• WORK INSTRUCTIONS:
Without omitting anything, return the records precisely as given.
-- begin --
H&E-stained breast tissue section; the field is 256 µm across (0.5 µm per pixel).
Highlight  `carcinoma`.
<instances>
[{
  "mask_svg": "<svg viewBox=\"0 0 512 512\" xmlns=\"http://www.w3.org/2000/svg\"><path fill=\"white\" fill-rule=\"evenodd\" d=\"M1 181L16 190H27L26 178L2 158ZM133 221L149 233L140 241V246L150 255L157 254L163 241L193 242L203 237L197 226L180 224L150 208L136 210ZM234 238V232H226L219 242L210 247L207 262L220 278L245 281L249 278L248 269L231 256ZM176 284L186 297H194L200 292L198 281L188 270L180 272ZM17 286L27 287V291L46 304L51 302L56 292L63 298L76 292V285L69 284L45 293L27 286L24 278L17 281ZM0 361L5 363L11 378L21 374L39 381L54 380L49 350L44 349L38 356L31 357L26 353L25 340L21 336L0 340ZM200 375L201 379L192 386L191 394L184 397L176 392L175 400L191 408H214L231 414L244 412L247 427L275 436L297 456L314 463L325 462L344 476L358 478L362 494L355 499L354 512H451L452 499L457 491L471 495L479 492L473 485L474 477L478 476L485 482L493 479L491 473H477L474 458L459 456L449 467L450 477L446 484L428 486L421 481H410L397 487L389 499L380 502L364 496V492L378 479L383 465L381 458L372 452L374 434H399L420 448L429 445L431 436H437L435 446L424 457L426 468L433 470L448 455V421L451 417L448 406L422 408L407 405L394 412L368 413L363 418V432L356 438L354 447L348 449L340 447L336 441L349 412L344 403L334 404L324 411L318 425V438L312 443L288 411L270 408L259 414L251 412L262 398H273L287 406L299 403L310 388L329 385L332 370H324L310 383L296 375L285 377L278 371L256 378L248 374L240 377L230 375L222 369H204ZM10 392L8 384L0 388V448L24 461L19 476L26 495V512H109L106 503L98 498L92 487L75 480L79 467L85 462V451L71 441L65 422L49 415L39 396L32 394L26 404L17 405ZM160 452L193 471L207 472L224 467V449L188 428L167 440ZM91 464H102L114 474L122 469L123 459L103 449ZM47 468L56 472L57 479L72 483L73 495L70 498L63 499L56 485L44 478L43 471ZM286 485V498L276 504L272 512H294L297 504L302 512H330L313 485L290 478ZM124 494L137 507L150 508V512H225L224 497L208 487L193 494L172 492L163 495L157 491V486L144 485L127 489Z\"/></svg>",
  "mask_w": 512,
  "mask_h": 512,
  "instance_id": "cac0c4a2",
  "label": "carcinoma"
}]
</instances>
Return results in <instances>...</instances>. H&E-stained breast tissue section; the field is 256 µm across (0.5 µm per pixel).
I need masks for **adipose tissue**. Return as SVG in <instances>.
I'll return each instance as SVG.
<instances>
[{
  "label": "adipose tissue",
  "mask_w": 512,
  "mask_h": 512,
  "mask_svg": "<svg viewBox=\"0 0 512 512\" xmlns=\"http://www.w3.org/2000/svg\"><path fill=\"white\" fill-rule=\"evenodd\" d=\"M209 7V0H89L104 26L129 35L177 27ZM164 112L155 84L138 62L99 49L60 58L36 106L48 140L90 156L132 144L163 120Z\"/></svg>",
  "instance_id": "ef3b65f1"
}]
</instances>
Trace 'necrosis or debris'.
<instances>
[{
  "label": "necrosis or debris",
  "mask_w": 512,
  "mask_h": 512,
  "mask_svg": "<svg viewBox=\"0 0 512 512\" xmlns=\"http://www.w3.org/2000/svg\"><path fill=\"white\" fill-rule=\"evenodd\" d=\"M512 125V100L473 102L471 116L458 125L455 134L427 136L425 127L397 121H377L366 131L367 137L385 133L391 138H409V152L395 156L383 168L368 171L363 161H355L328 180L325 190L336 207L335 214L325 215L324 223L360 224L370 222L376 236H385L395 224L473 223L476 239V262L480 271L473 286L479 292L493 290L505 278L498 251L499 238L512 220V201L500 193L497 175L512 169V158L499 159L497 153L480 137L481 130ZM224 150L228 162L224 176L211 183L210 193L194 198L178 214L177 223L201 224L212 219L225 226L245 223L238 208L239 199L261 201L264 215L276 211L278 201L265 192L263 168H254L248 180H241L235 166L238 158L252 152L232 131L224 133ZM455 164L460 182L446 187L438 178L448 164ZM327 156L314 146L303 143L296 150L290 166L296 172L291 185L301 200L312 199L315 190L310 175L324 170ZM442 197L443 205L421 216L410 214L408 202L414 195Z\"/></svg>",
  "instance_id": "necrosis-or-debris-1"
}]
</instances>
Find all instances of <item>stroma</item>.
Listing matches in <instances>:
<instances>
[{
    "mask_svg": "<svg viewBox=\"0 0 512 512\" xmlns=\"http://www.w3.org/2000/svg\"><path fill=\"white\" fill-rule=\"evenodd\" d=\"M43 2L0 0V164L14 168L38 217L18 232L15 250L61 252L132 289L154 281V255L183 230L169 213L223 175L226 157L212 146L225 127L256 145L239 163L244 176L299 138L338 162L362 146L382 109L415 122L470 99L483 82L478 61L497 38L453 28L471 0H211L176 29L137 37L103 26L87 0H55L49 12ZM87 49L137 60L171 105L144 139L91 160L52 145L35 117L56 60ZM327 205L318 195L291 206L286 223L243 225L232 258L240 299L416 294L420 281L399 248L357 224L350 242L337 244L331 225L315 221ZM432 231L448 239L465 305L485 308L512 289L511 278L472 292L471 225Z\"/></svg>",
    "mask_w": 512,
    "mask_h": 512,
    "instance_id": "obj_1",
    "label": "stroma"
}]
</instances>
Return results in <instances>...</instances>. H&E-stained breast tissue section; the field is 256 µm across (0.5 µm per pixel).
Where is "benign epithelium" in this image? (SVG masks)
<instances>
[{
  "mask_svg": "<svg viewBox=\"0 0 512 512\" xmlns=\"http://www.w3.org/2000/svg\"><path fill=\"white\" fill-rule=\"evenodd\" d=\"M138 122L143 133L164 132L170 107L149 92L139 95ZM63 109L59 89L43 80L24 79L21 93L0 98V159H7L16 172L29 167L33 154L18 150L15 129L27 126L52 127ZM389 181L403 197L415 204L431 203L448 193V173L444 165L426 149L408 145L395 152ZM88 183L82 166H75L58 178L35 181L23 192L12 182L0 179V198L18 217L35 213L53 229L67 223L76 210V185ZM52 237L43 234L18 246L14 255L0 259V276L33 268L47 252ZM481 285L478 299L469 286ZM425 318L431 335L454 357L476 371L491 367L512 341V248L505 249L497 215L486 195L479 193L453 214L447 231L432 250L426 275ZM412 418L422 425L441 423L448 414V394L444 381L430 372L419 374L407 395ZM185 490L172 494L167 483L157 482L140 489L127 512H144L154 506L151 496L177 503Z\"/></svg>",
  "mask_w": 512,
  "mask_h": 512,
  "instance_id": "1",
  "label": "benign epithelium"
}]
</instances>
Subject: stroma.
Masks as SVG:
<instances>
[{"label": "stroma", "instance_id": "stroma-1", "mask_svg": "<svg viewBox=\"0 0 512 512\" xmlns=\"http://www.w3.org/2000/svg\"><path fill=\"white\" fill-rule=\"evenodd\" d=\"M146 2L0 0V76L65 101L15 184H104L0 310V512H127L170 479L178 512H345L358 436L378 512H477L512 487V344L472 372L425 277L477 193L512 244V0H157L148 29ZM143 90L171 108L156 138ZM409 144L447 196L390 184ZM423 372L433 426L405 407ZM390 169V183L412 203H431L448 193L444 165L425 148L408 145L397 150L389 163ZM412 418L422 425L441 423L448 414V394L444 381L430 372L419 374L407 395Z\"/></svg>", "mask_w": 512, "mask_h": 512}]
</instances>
-- end --
• EXERCISE ANSWER:
H&E-stained breast tissue section; the field is 256 µm across (0.5 µm per pixel).
Highlight  `carcinoma`.
<instances>
[{
  "mask_svg": "<svg viewBox=\"0 0 512 512\" xmlns=\"http://www.w3.org/2000/svg\"><path fill=\"white\" fill-rule=\"evenodd\" d=\"M1 181L16 190H27L26 178L2 158ZM133 221L149 233L140 241V246L150 255L157 254L163 241L193 242L203 237L197 226L180 224L150 208L136 210ZM234 238V232H226L219 242L210 247L207 262L220 278L245 281L249 278L248 269L231 256ZM176 284L186 297H194L200 292L198 281L188 270L180 272ZM17 286L27 287V291L46 304L51 302L56 292L63 298L76 292V285L69 284L45 293L27 286L24 278L17 281ZM0 361L5 363L11 378L21 374L39 381L54 380L49 350L44 349L38 356L31 357L26 353L25 340L21 336L0 340ZM200 375L201 379L192 386L191 394L184 397L176 392L175 400L191 408H214L231 414L244 412L247 427L275 436L297 456L314 463L325 462L344 476L358 478L362 494L355 499L354 512H451L452 499L457 491L471 495L479 492L473 485L474 477L478 476L485 482L493 479L491 473H477L474 458L459 456L449 467L450 477L446 484L428 486L421 481H410L397 487L389 499L380 502L364 496V492L378 479L383 465L381 458L372 452L374 434H399L420 448L429 445L431 436H437L435 446L424 457L426 468L433 470L448 455V421L451 417L448 406L422 408L407 405L394 412L368 413L363 418V432L356 438L354 447L348 449L340 447L336 441L349 412L344 403L334 404L324 411L318 425V438L312 443L288 411L270 408L259 414L251 412L262 398H273L287 406L299 403L310 388L329 385L332 370H324L310 383L296 375L285 377L278 371L256 378L248 374L240 377L230 375L222 369H204ZM10 392L8 384L0 388V448L24 461L19 476L26 495V512H109L106 503L98 498L92 487L75 480L79 467L85 462V451L71 441L65 422L49 415L39 396L32 394L26 404L17 405ZM160 452L193 471L207 472L224 467V449L188 428L167 440ZM91 464H102L114 474L122 469L123 459L103 449ZM47 468L56 472L57 479L72 483L73 495L70 498L63 499L56 485L44 478L43 471ZM286 485V498L276 504L272 512H294L297 504L302 512H330L313 485L290 478ZM124 494L137 507L150 508V512H225L224 497L208 487L193 494L172 492L163 495L157 491V486L144 485L127 489Z\"/></svg>",
  "mask_w": 512,
  "mask_h": 512,
  "instance_id": "cac0c4a2",
  "label": "carcinoma"
}]
</instances>
Return results in <instances>...</instances>. H&E-stained breast tissue section; the field is 256 µm across (0.5 µm per pixel).
I need masks for **adipose tissue**. Return as SVG in <instances>.
I'll return each instance as SVG.
<instances>
[{
  "label": "adipose tissue",
  "mask_w": 512,
  "mask_h": 512,
  "mask_svg": "<svg viewBox=\"0 0 512 512\" xmlns=\"http://www.w3.org/2000/svg\"><path fill=\"white\" fill-rule=\"evenodd\" d=\"M209 7V0H89L104 26L129 35L177 27ZM164 112L155 84L138 62L99 49L60 58L36 106L48 140L90 156L132 144L163 120Z\"/></svg>",
  "instance_id": "ef3b65f1"
}]
</instances>
Trace 'necrosis or debris'.
<instances>
[{
  "label": "necrosis or debris",
  "mask_w": 512,
  "mask_h": 512,
  "mask_svg": "<svg viewBox=\"0 0 512 512\" xmlns=\"http://www.w3.org/2000/svg\"><path fill=\"white\" fill-rule=\"evenodd\" d=\"M512 125V100L473 102L471 116L458 125L455 134L427 136L425 127L397 121H377L366 131L367 137L385 133L391 138H409V152L395 156L383 168L368 171L363 161H355L328 180L325 190L336 207L335 214L325 215L324 223L360 224L370 222L376 236H385L395 224L473 223L476 239V262L480 271L473 286L479 292L493 290L505 278L498 251L499 238L512 220V201L500 193L497 175L512 169V158L499 159L497 153L480 137L481 130ZM224 150L228 162L224 176L211 183L210 193L194 198L178 214L177 223L201 224L212 219L225 226L245 223L238 208L239 199L261 201L264 215L276 211L278 201L265 192L263 168H254L248 180H241L235 166L238 158L252 152L232 131L224 133ZM455 164L460 182L446 187L438 178L448 164ZM327 156L314 146L303 143L296 150L290 166L296 172L291 185L301 200L312 199L315 190L310 175L324 170ZM442 197L443 205L421 216L410 214L408 202L414 195Z\"/></svg>",
  "instance_id": "necrosis-or-debris-1"
}]
</instances>
Find all instances of <item>stroma</item>.
Listing matches in <instances>:
<instances>
[{
    "mask_svg": "<svg viewBox=\"0 0 512 512\" xmlns=\"http://www.w3.org/2000/svg\"><path fill=\"white\" fill-rule=\"evenodd\" d=\"M43 2L0 0V164L14 168L38 217L18 232L15 250L61 252L132 289L154 281V255L183 230L169 213L223 175L226 157L212 146L225 127L256 145L239 163L244 176L299 138L338 162L362 146L382 109L415 122L470 99L483 82L478 61L497 38L453 28L471 0H211L176 29L137 37L103 26L87 0H55L49 12ZM87 49L137 60L171 105L144 139L91 160L52 145L35 117L56 60ZM327 205L318 195L291 206L286 223L243 225L232 258L240 299L416 294L420 281L399 248L357 224L350 242L337 244L331 225L315 221ZM432 231L448 239L465 305L485 308L512 289L511 278L472 292L471 225Z\"/></svg>",
    "mask_w": 512,
    "mask_h": 512,
    "instance_id": "obj_1",
    "label": "stroma"
}]
</instances>
Return results in <instances>...</instances>. H&E-stained breast tissue section; the field is 256 µm across (0.5 µm per pixel).
Where is "benign epithelium" in this image? (SVG masks)
<instances>
[{
  "mask_svg": "<svg viewBox=\"0 0 512 512\" xmlns=\"http://www.w3.org/2000/svg\"><path fill=\"white\" fill-rule=\"evenodd\" d=\"M138 122L143 133L164 132L170 107L149 92L139 95ZM63 109L59 89L43 80L24 79L21 93L0 98V159H7L16 172L29 167L33 154L18 150L15 129L27 126L52 127ZM389 181L403 197L415 204L431 203L448 193V173L444 165L426 149L408 145L395 152ZM88 183L82 166H75L58 178L35 181L23 192L12 182L0 179V198L18 217L35 213L53 229L67 223L76 210V185ZM52 237L43 234L18 246L14 255L0 259V276L33 268L47 252ZM481 285L478 299L469 286ZM425 318L431 335L454 357L476 371L491 367L512 341V248L505 249L497 215L486 195L479 193L453 214L447 231L432 250L426 275ZM412 418L422 425L441 423L448 414V394L444 381L430 372L419 374L407 395ZM185 490L172 494L167 483L157 482L140 489L127 512H144L154 506L151 496L177 503Z\"/></svg>",
  "mask_w": 512,
  "mask_h": 512,
  "instance_id": "1",
  "label": "benign epithelium"
}]
</instances>
Subject: stroma.
Masks as SVG:
<instances>
[{"label": "stroma", "instance_id": "stroma-1", "mask_svg": "<svg viewBox=\"0 0 512 512\" xmlns=\"http://www.w3.org/2000/svg\"><path fill=\"white\" fill-rule=\"evenodd\" d=\"M146 2L0 0V76L65 101L15 184H104L0 310V512H127L170 479L178 512H345L358 436L378 512H477L512 487V344L472 372L425 277L477 193L512 244V0H157L148 29ZM143 90L171 108L156 138ZM409 144L447 196L390 184ZM423 372L433 426L405 407ZM390 169V183L412 203H431L448 193L444 165L425 148L408 145L397 150L389 163ZM412 418L422 425L441 423L448 414V394L444 381L430 372L419 374L407 395Z\"/></svg>", "mask_w": 512, "mask_h": 512}]
</instances>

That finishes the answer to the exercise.